INSTRUCTIONS FOR THE TASK
Read through the entries below and return each line with the word "VBAT".

Version difference data
↓
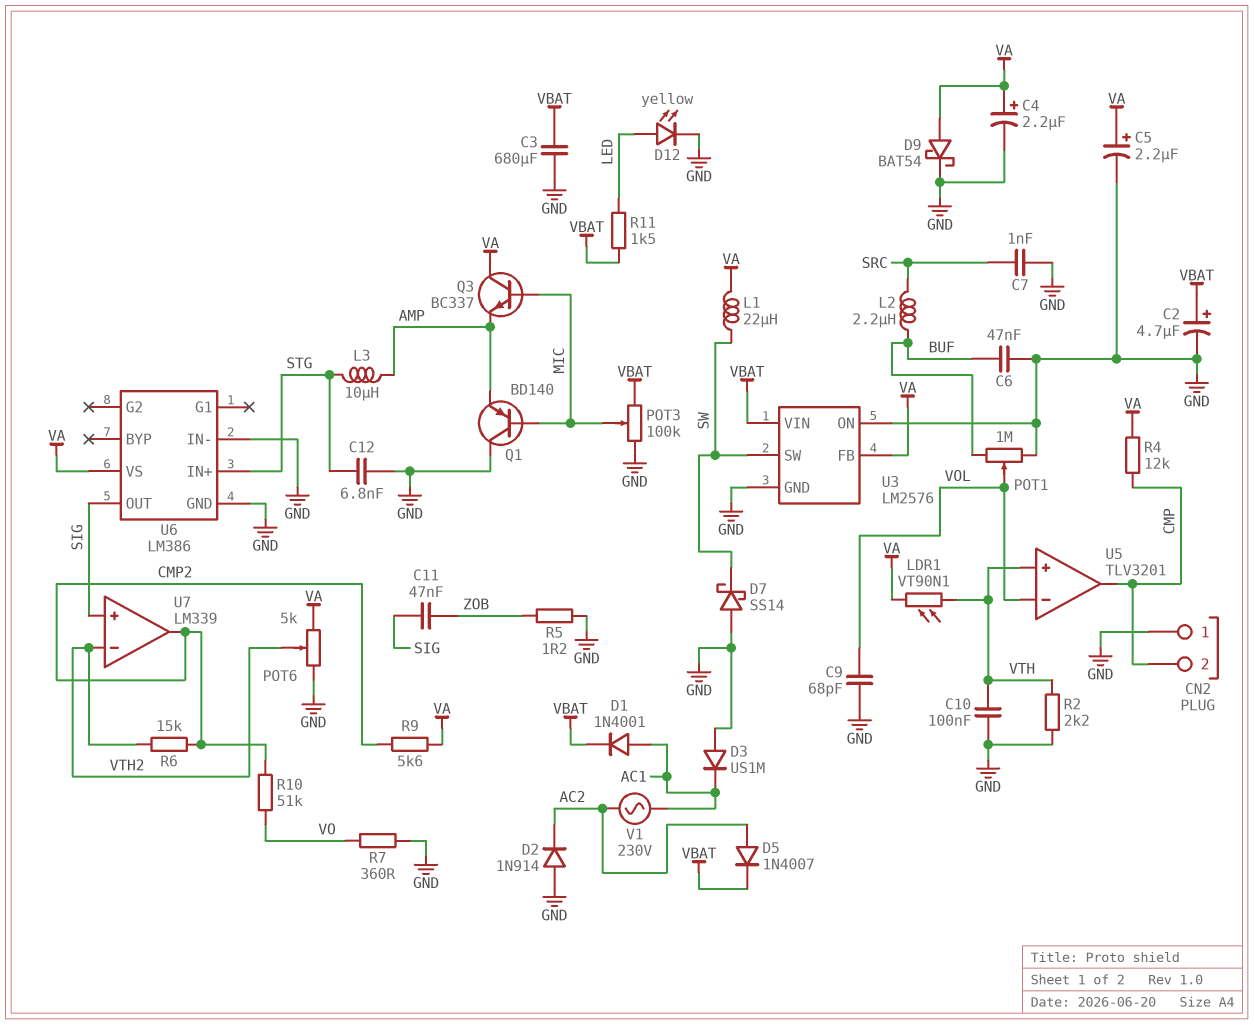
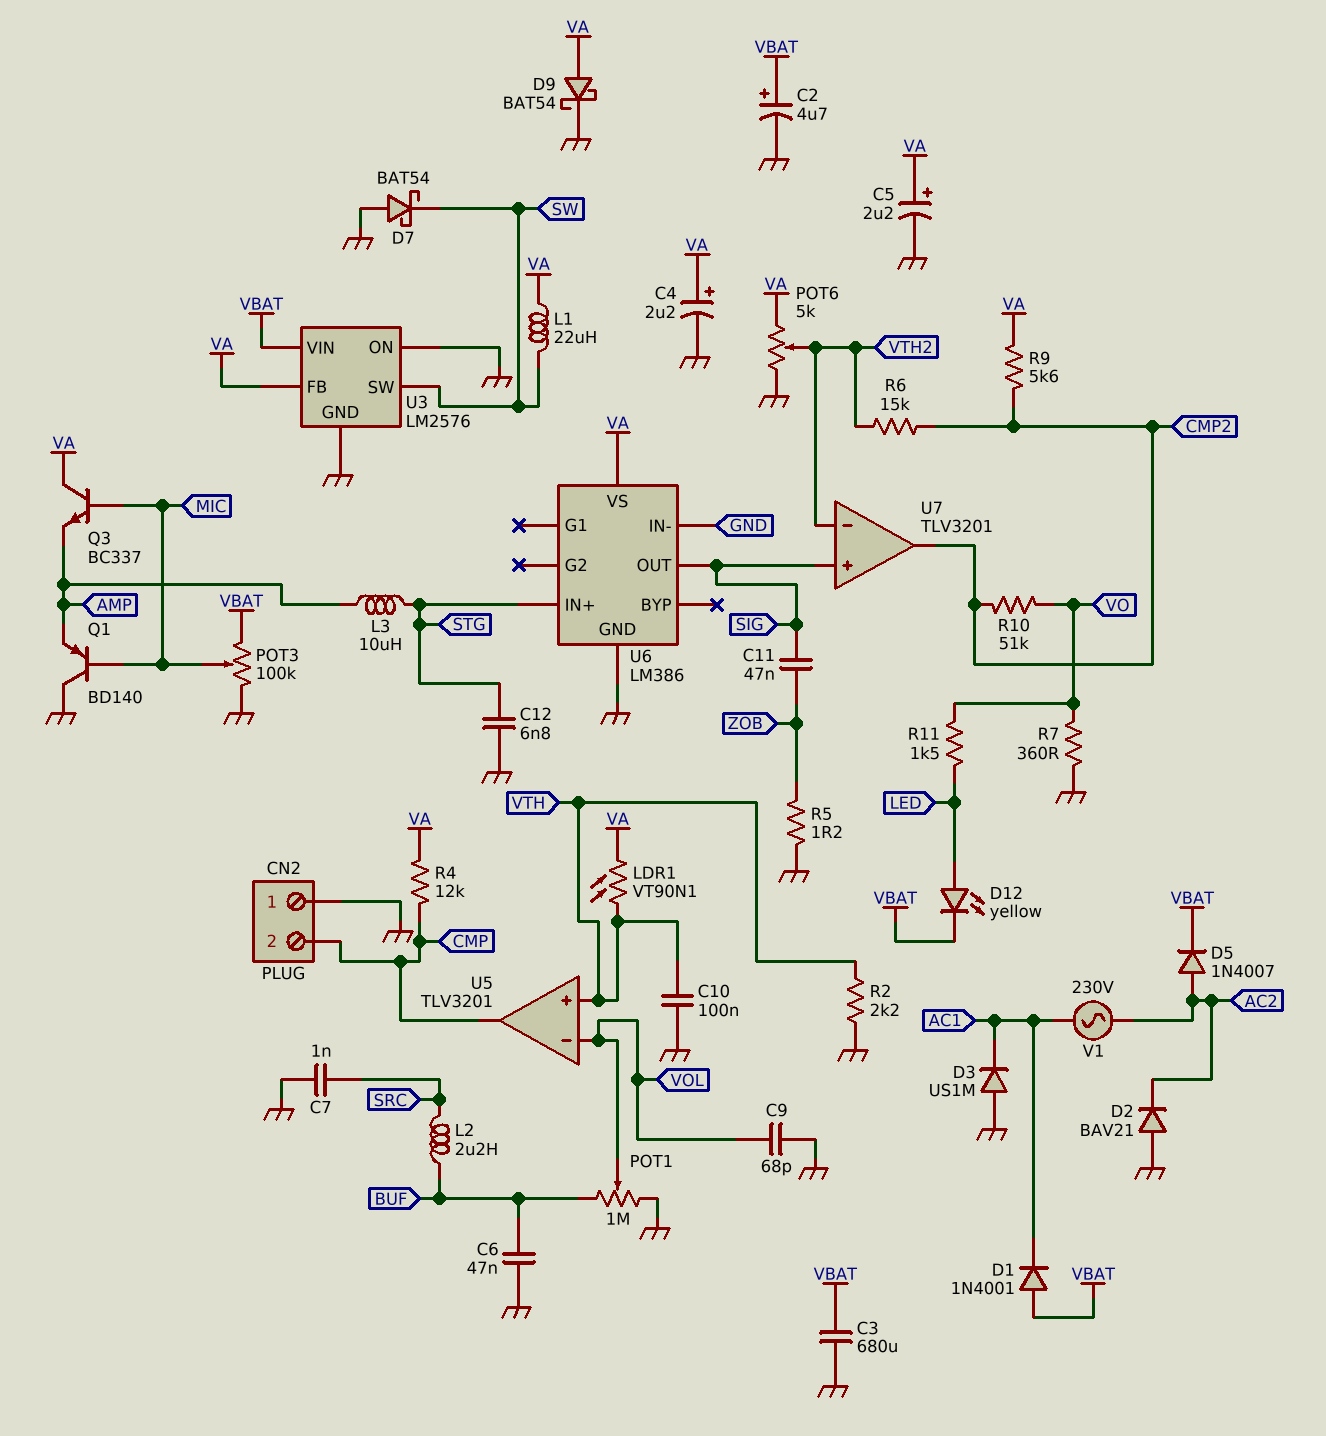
D1: diode 1N4001 (A AC1, K VBAT) -> diode 1N4001 (A VBAT, K AC1)
D2: diode 1N914 (A GND, K AC2) -> diode BAV21 (A GND, K AC2)
D7: schottky SS14 (A GND, K SW) -> schottky BAT54 (A GND, K SW)
D12: LED yellow (A LED, K GND) -> LED yellow (A LED, K VBAT)
R11: 1.5k (LED, VBAT) -> 1.5k (LED, VO)
U7: LM339 -> TLV3201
↑
REPLY TO THE EXERCISE
D1: diode 1N4001 (A AC1, K VBAT) -> diode 1N4001 (A VBAT, K AC1)
D12: LED yellow (A LED, K GND) -> LED yellow (A LED, K VBAT)
R11: 1.5k (LED, VBAT) -> 1.5k (LED, VO)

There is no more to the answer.